▸ EXTRACTED RECORDS:
= Beginning of Section =

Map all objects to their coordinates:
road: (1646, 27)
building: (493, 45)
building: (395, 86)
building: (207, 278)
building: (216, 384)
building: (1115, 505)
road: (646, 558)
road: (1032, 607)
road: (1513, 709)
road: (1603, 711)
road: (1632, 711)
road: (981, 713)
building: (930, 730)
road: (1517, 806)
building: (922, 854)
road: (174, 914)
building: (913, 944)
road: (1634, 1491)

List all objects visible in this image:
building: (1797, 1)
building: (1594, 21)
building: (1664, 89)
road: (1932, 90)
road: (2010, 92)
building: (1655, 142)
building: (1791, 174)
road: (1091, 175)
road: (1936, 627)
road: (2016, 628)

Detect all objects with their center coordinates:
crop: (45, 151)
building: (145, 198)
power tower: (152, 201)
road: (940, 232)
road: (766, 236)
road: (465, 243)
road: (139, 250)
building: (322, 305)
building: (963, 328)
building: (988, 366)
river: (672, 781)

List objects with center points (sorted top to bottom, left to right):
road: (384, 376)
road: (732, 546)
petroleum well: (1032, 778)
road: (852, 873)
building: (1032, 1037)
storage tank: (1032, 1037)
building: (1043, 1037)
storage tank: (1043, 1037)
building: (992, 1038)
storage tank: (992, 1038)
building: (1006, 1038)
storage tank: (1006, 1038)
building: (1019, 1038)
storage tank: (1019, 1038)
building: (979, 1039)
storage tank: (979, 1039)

= End of Section =

▸ INSTRUCTION:
Find the string "coordinates" in the data. Report each line it appears in.

▸ WRITTEN ANSWER:
Map all objects to their coordinates:
Detect all objects with their center coordinates:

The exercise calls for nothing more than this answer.